# What you should do
List all lines of the data containing the word "none".
━━━ Data to process
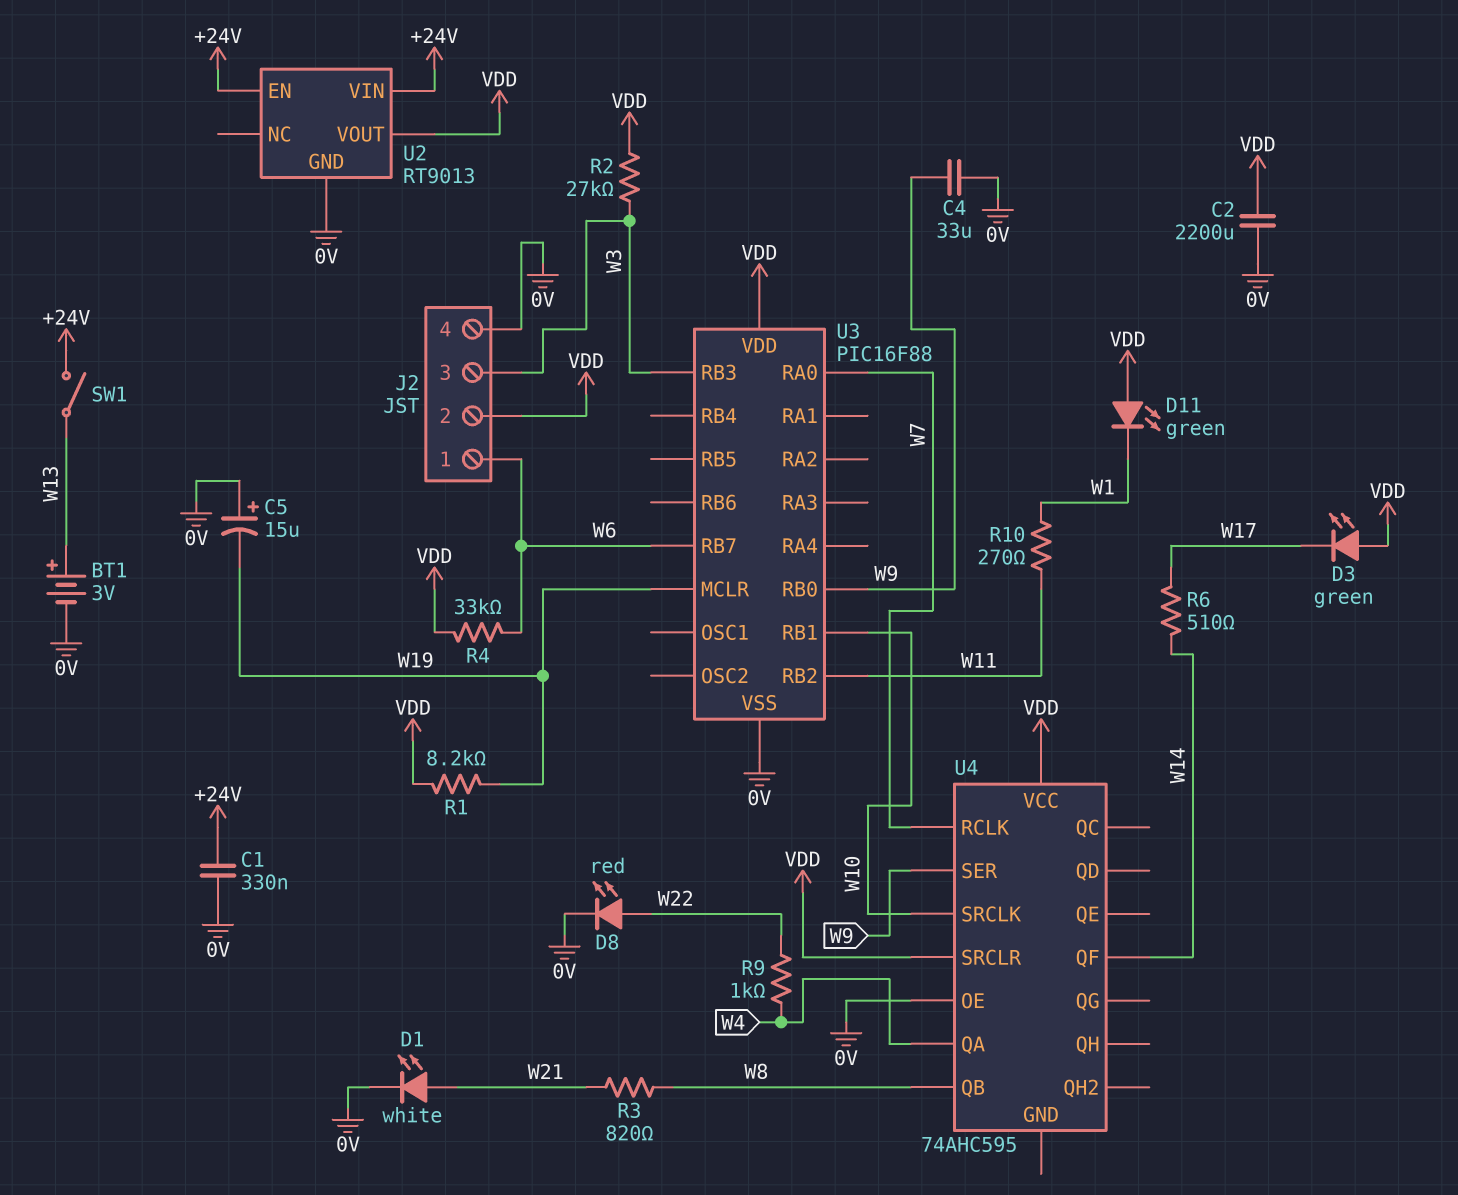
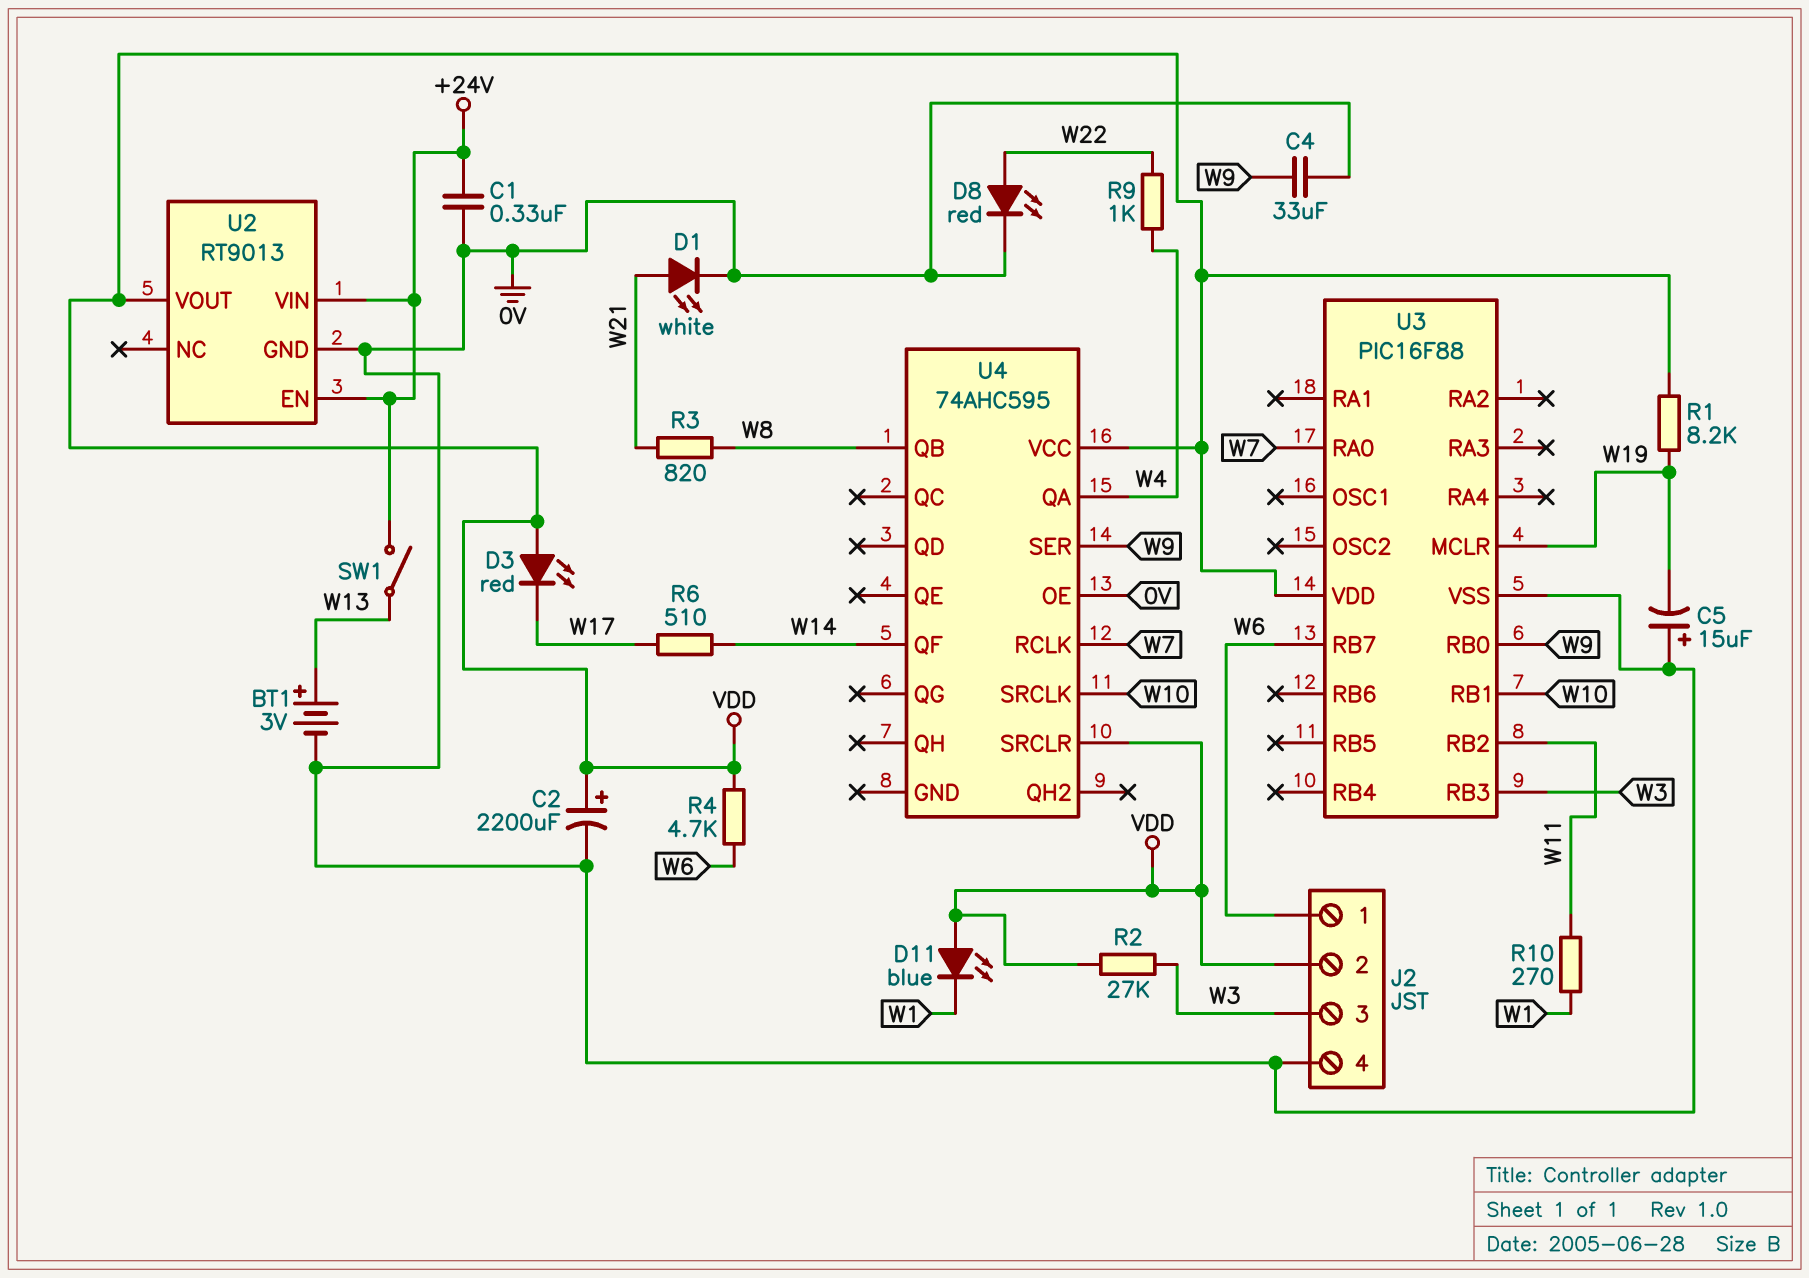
C2: 2200uF (0V, VDD) -> 2200uF (plus VDD, minus 0V)
D3: LED green (A VDD, K W17) -> LED red (A VDD, K W17)
D11: LED green (A VDD, K W1) -> LED blue (A VDD, K W1)
R4: 33k (VDD, W6) -> 4.7k (VDD, W6)

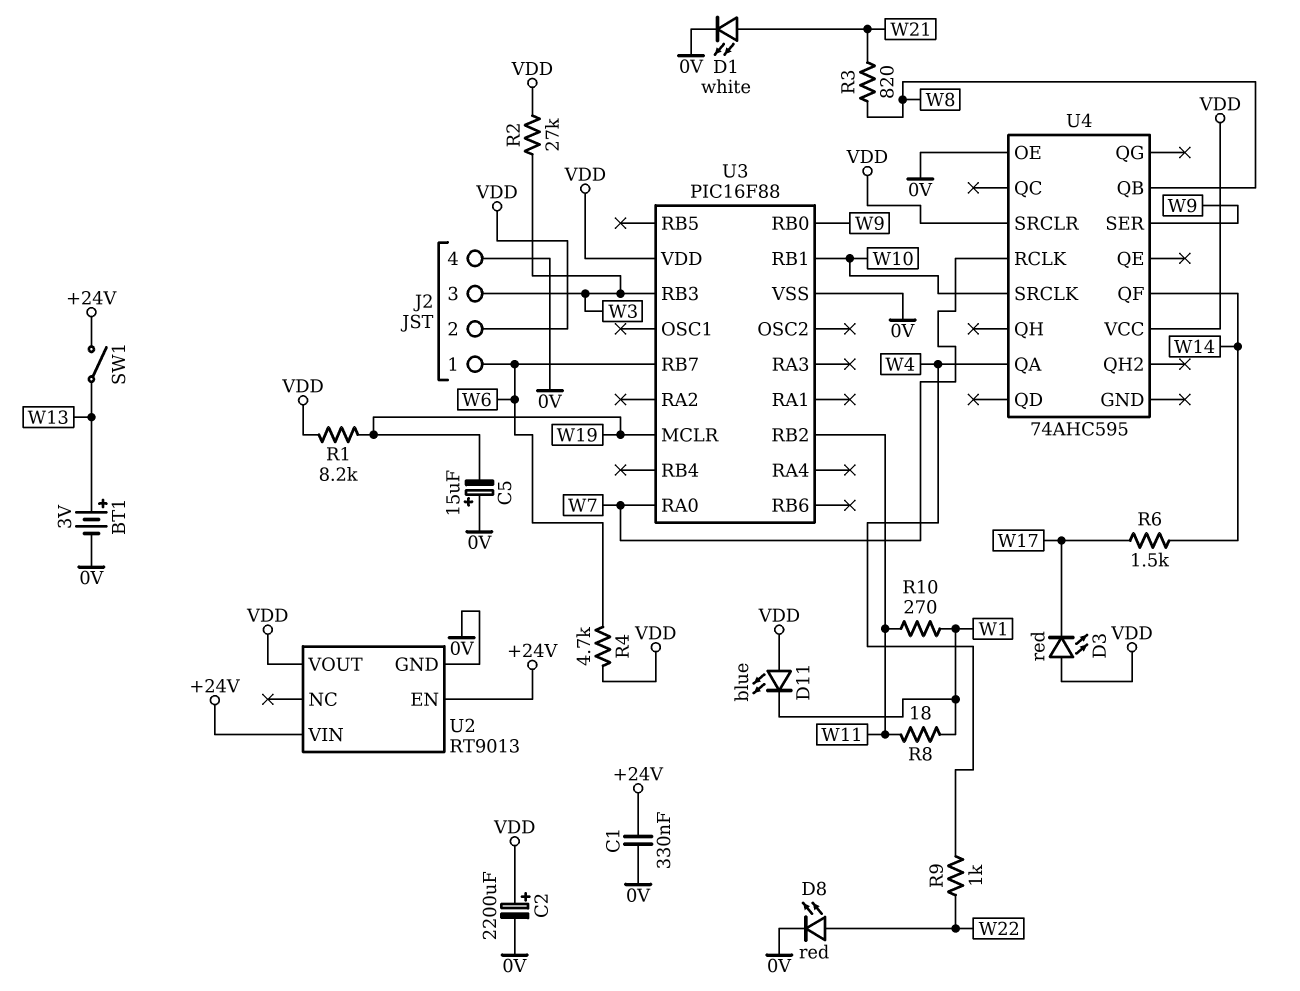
C4: 33uF (0V, W9) -> none
R6: 510 (W14, W17) -> 1.5k (W14, W17)
R8: none -> 18 (W1, W11)

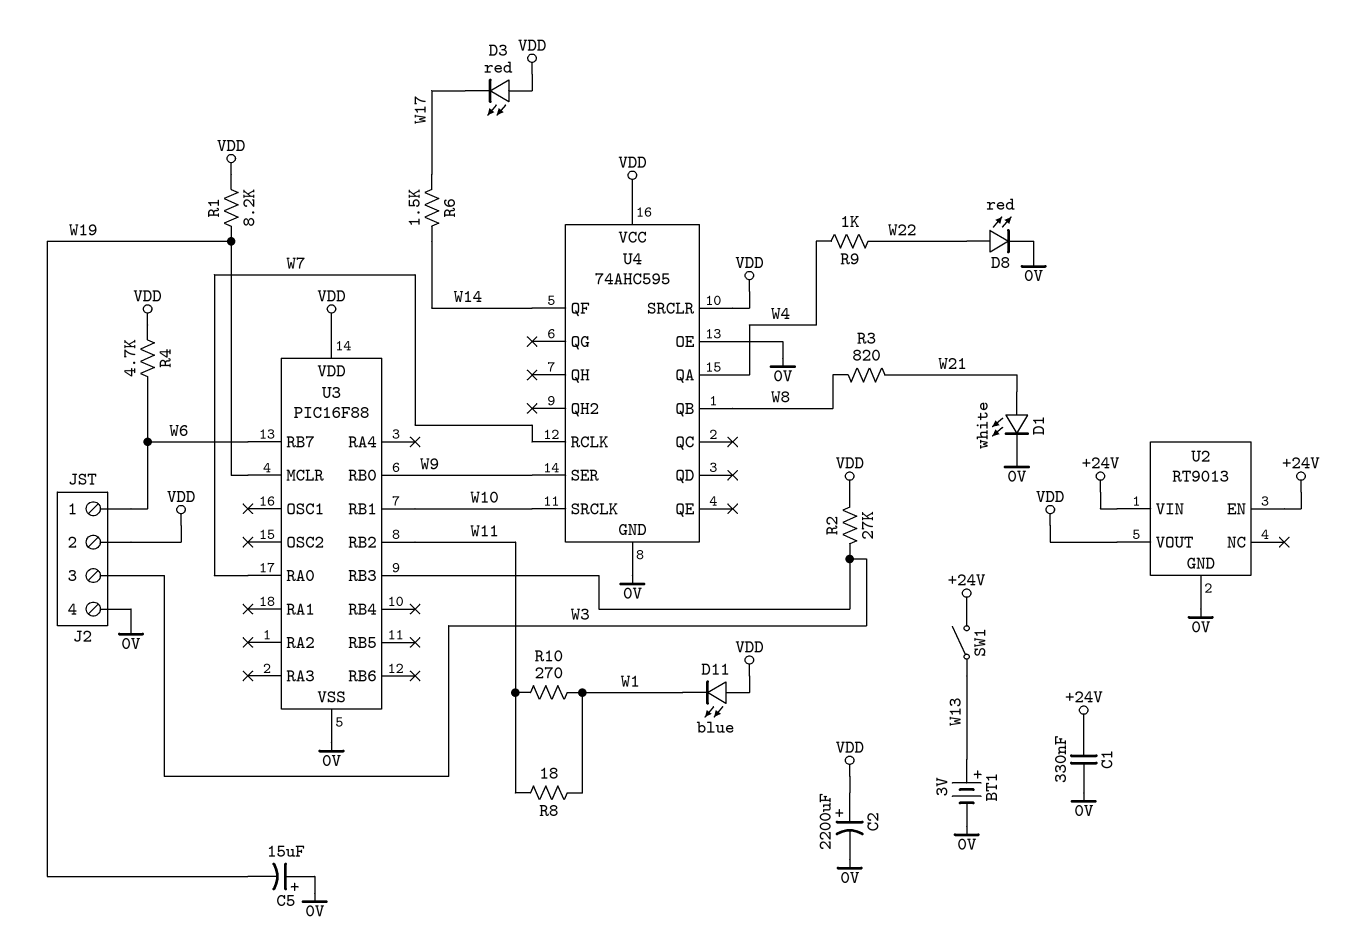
U4 pin GND: none -> 0V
━━━━━━
# Solution to this exercise
C4: 33uF (0V, W9) -> none
R8: none -> 18 (W1, W11)
U4 pin GND: none -> 0V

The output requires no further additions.